=== Begin Enclosure ===

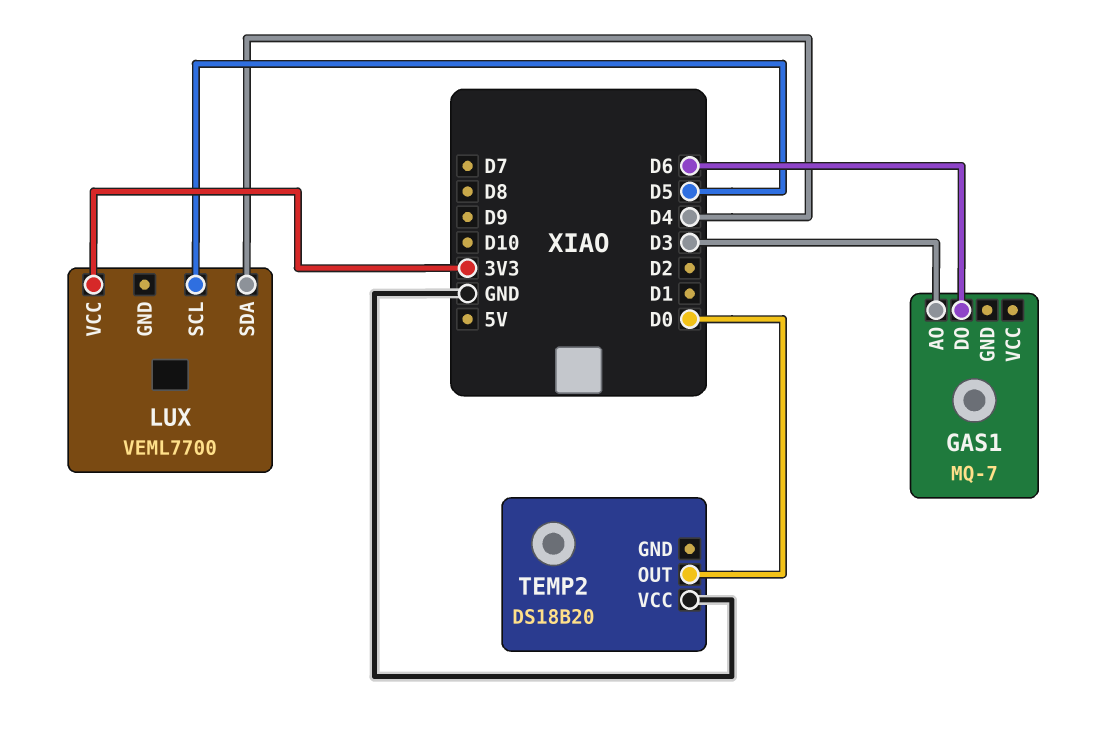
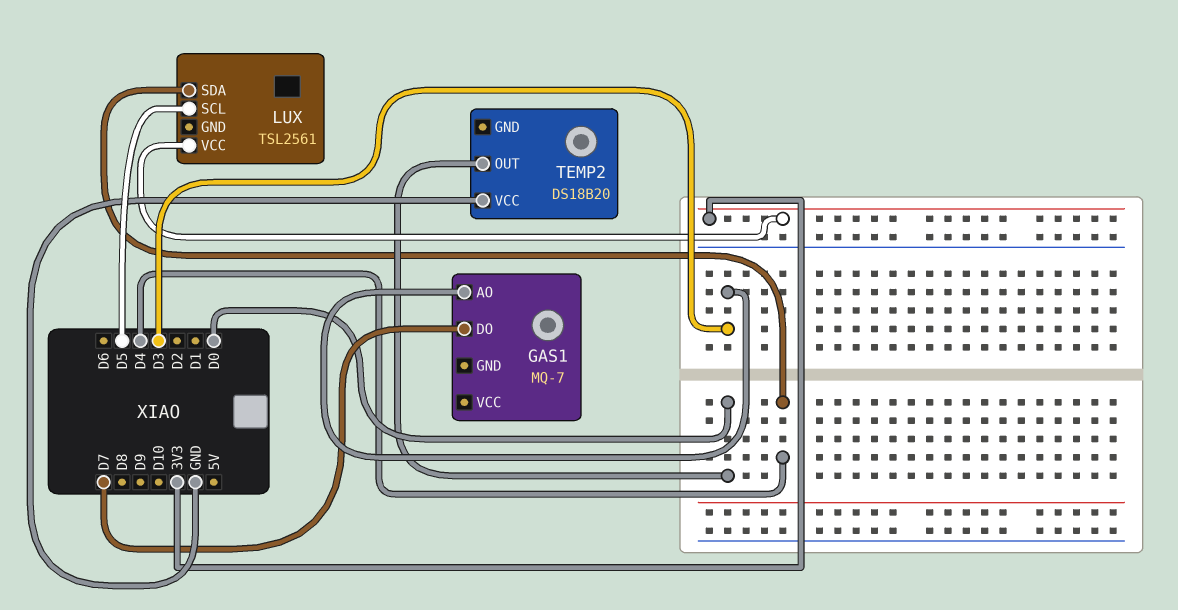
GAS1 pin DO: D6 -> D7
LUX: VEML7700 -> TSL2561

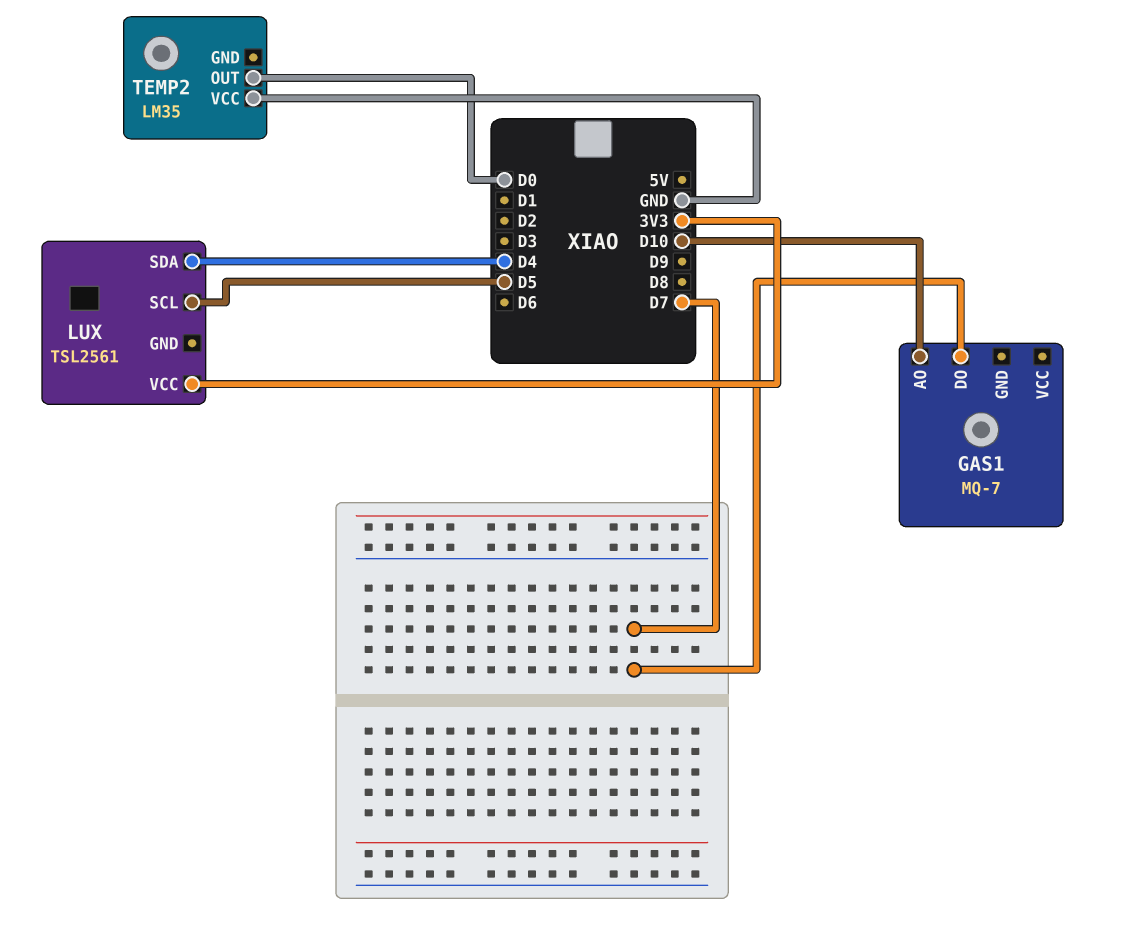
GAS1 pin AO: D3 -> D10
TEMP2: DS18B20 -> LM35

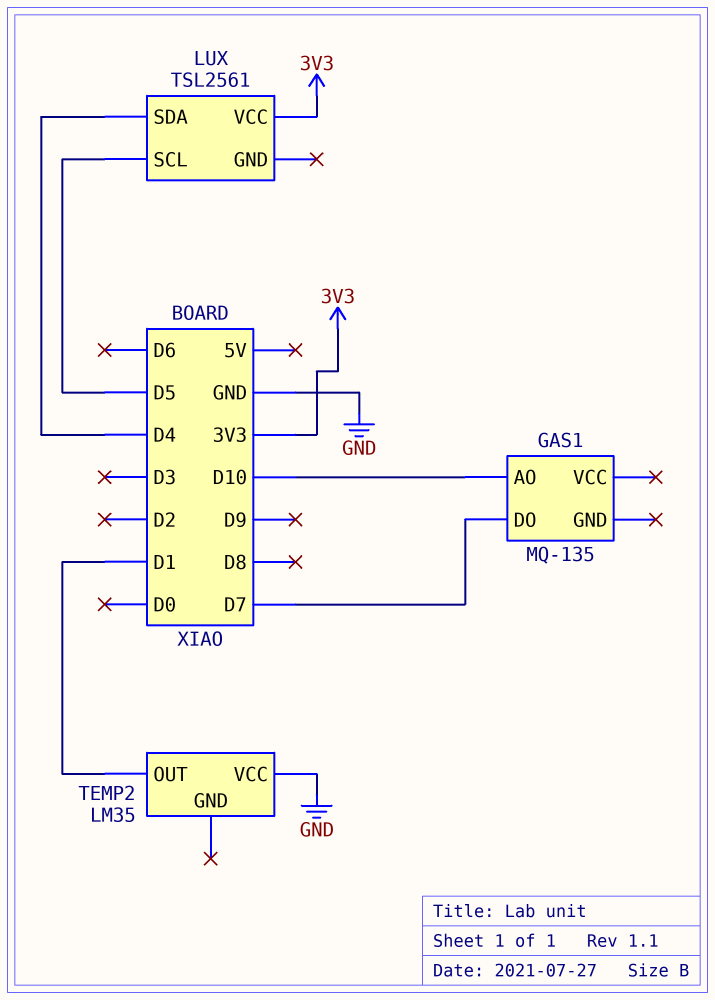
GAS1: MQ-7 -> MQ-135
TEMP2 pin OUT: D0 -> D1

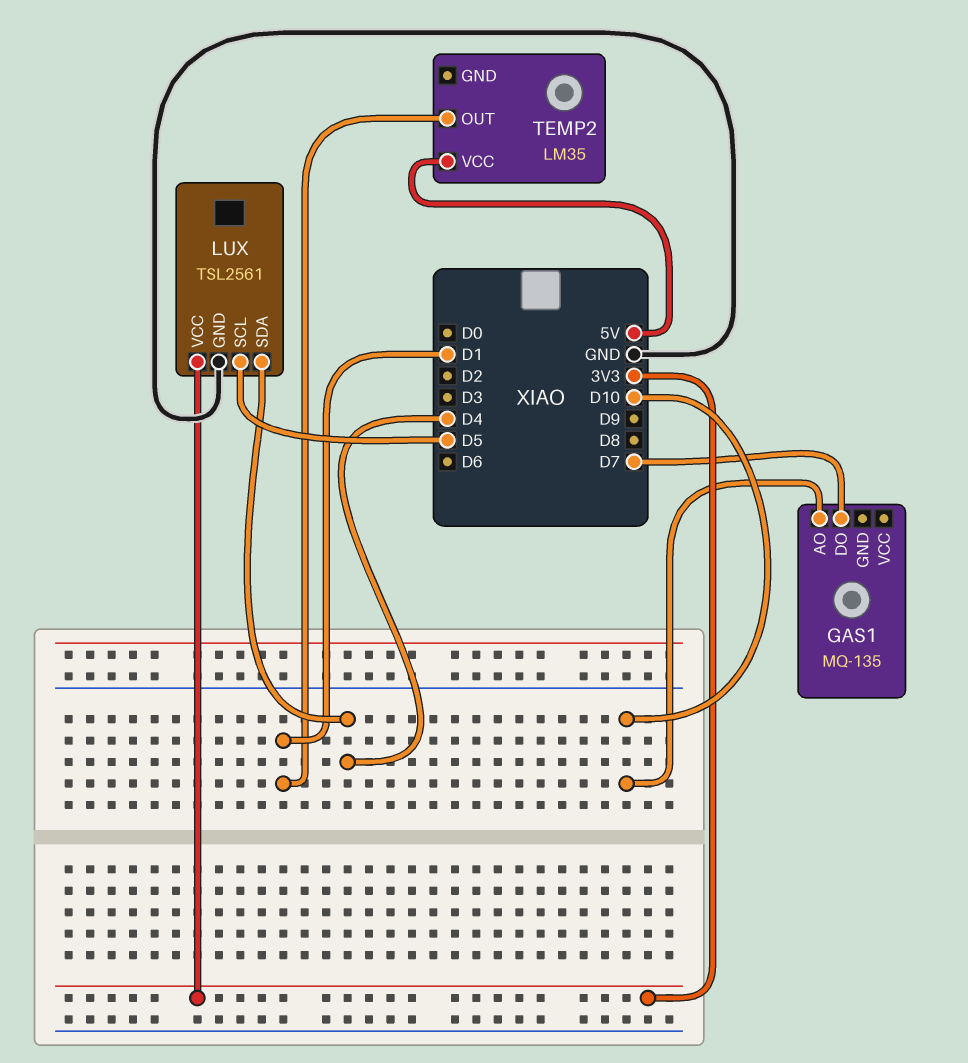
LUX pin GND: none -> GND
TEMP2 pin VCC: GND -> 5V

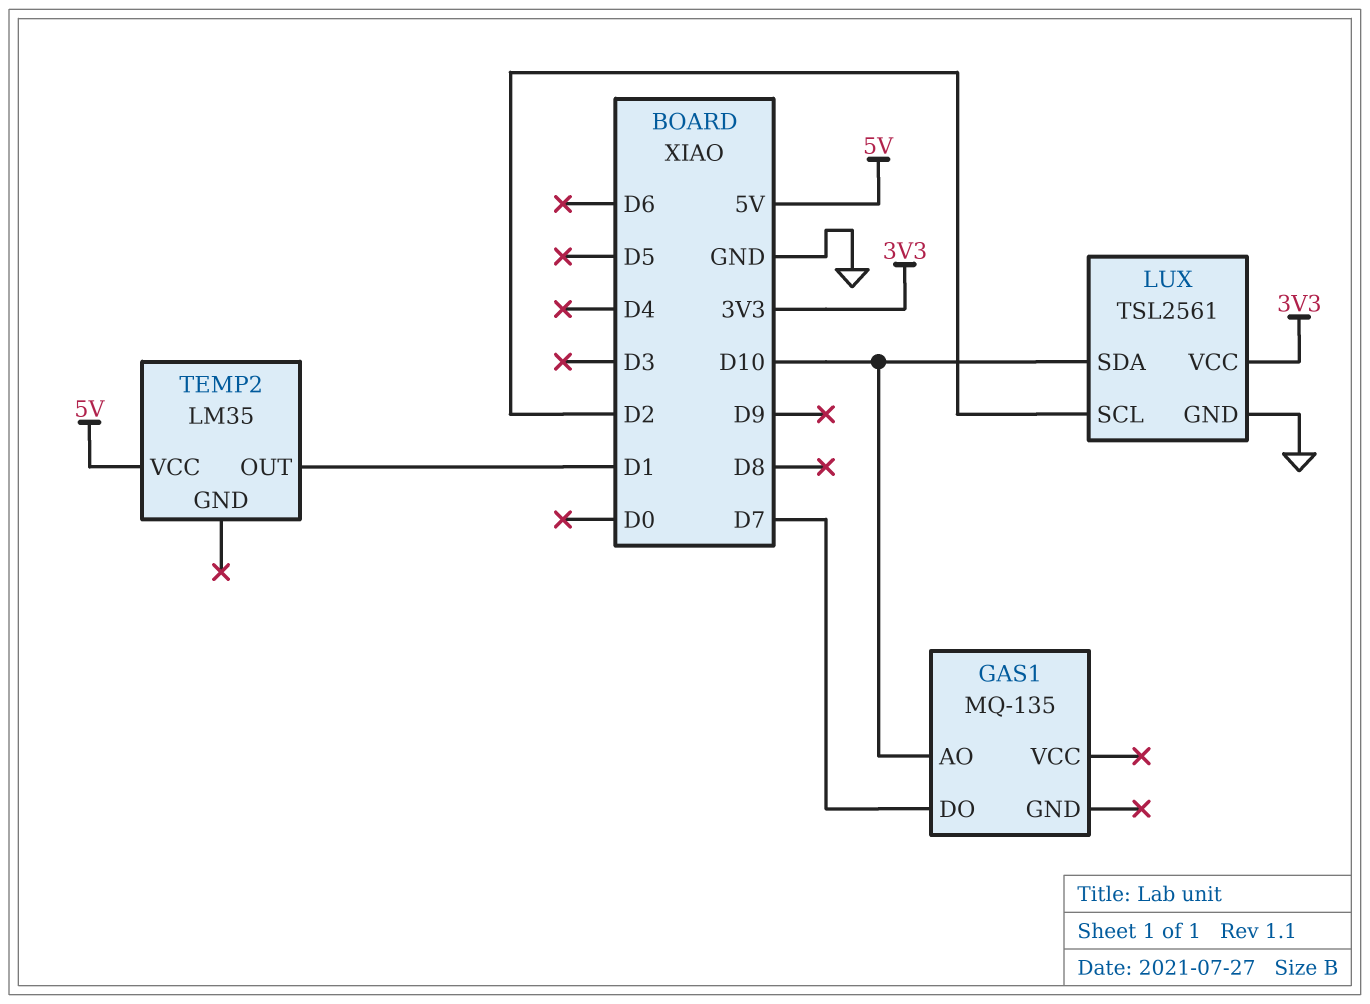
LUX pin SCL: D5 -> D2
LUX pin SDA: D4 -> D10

=== End Enclosure ===

▶ Task goal: Please retype all of the material exactly, skipping whatever images it holds.

▶ Answer space:
GAS1 pin DO: D6 -> D7
LUX: VEML7700 -> TSL2561

GAS1 pin AO: D3 -> D10
TEMP2: DS18B20 -> LM35

GAS1: MQ-7 -> MQ-135
TEMP2 pin OUT: D0 -> D1

LUX pin GND: none -> GND
TEMP2 pin VCC: GND -> 5V

LUX pin SCL: D5 -> D2
LUX pin SDA: D4 -> D10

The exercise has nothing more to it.